> **TO DO**
Please set down only the lines between the line containing "D5: none -> diode 1N4004 (A MOT, K VCC)" and the end of the records, inclusive, exactly as they stand.

> **RECORDS FOR THIS EXERCISE**
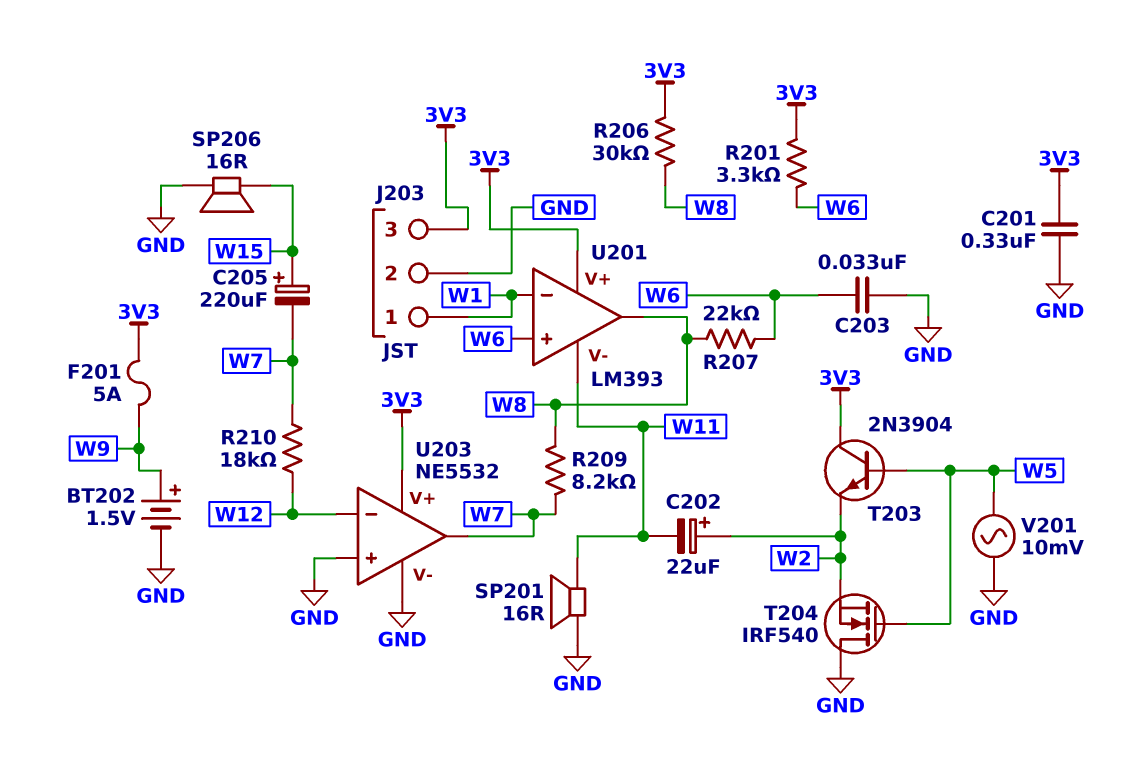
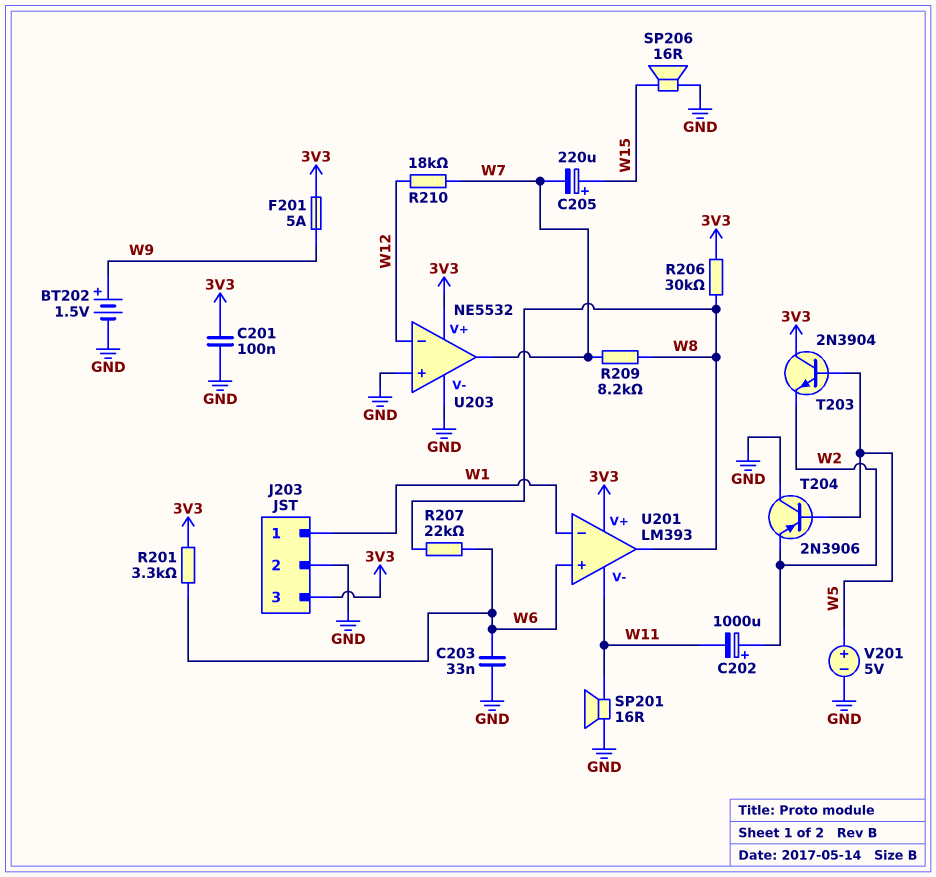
C201: 330nF (3V3, GND) -> 100nF (3V3, GND)
C202: 22uF (plus W2, minus W11) -> 1000uF (plus W2, minus W11)
T204: NMOS IRF540 (G W5, D GND, S W2) -> PNP 2N3906 (B W5, C GND, E W2)
V201: AC 10mV (GND, W5) -> 5V (plus W5, minus GND)

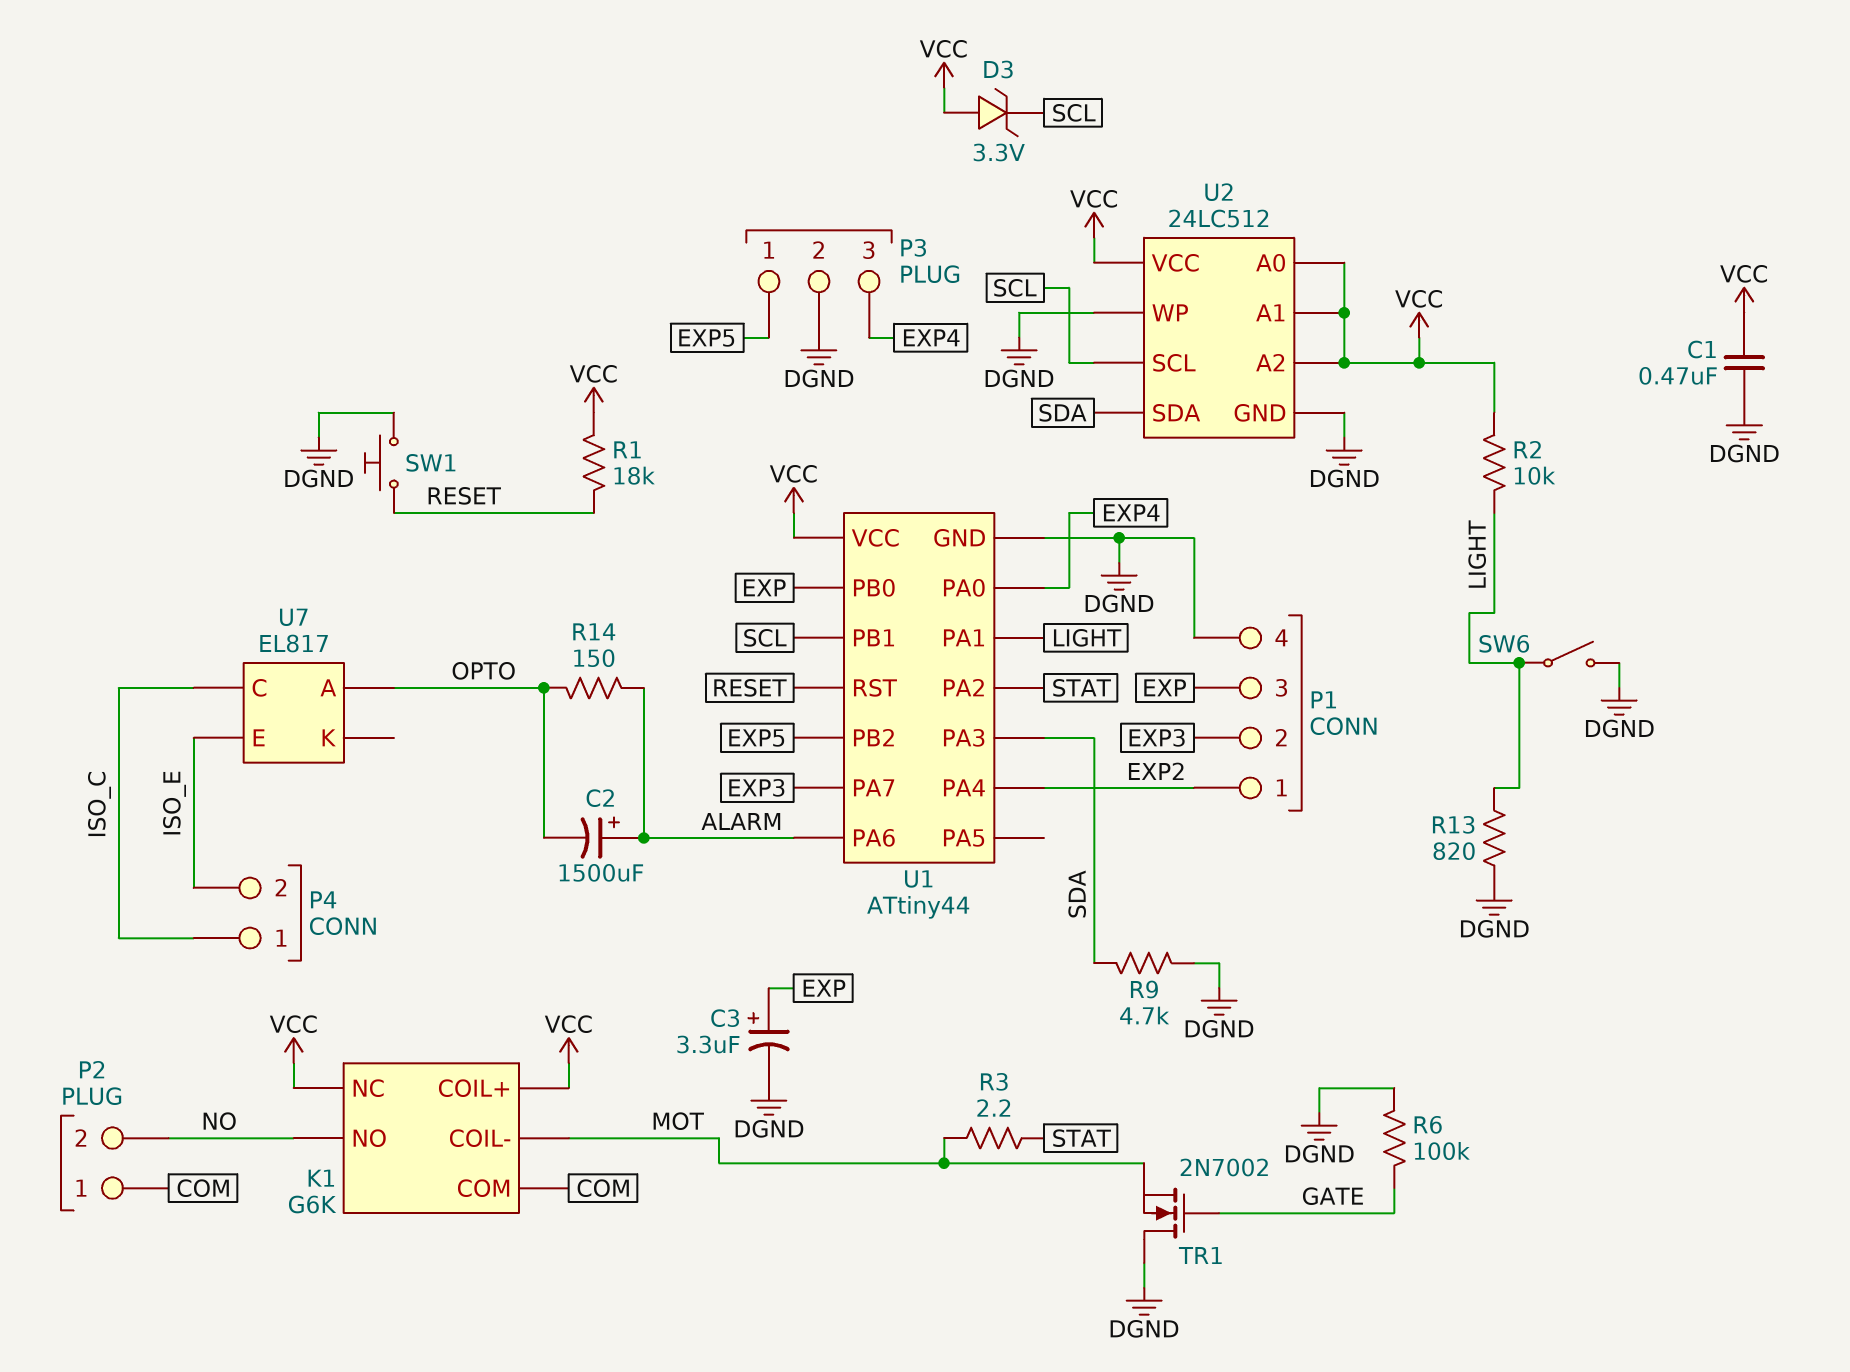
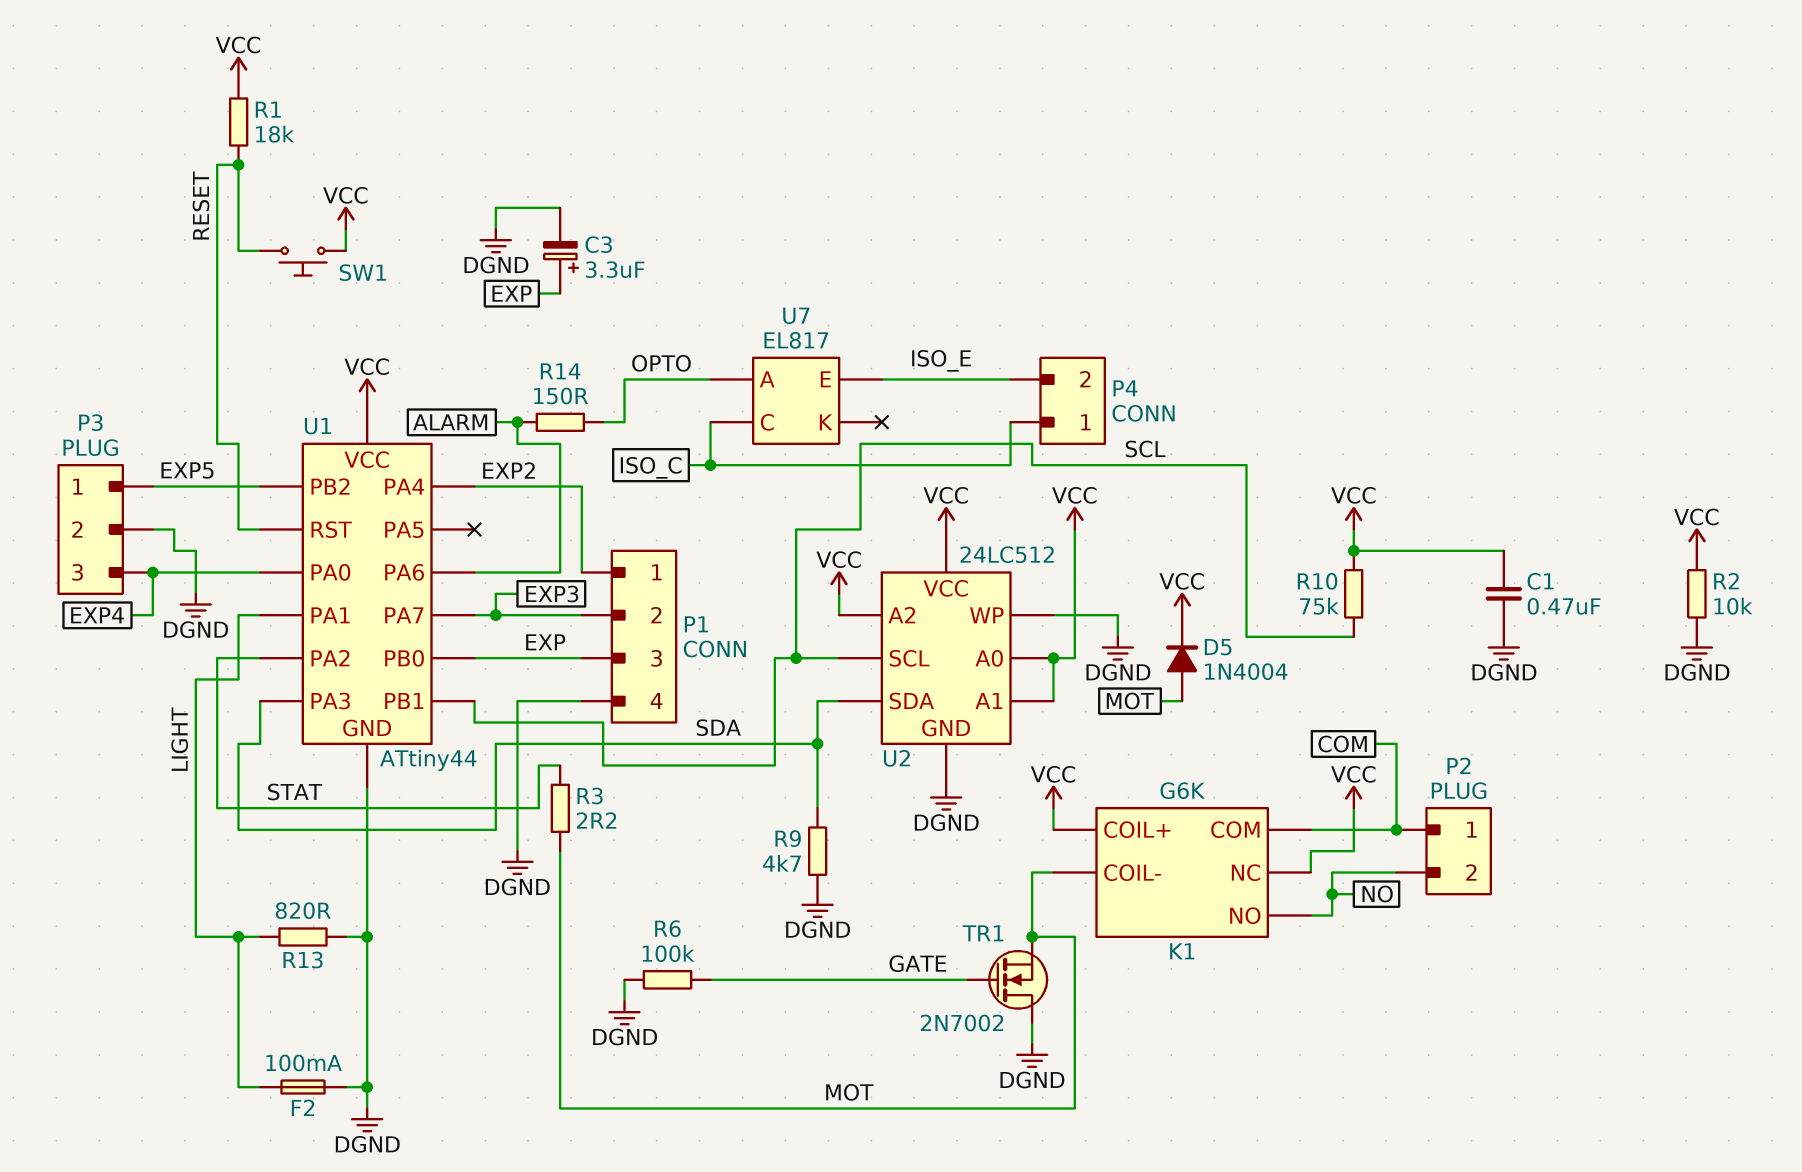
C2: 1500uF (plus ALARM, minus OPTO) -> none
D3: zener 3.3V (A VCC, K SCL) -> none
D5: none -> diode 1N4004 (A MOT, K VCC)
F2: none -> 100mA (DGND, LIGHT)
R2: 10k (LIGHT, VCC) -> 10k (DGND, VCC)
R10: none -> 75k (SCL, VCC)
SW1: button (DGND, RESET) -> button (RESET, VCC)
SW6: switch (DGND, LIGHT) -> none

> **THE COMPLETED TASK**
D5: none -> diode 1N4004 (A MOT, K VCC)
F2: none -> 100mA (DGND, LIGHT)
R2: 10k (LIGHT, VCC) -> 10k (DGND, VCC)
R10: none -> 75k (SCL, VCC)
SW1: button (DGND, RESET) -> button (RESET, VCC)
SW6: switch (DGND, LIGHT) -> none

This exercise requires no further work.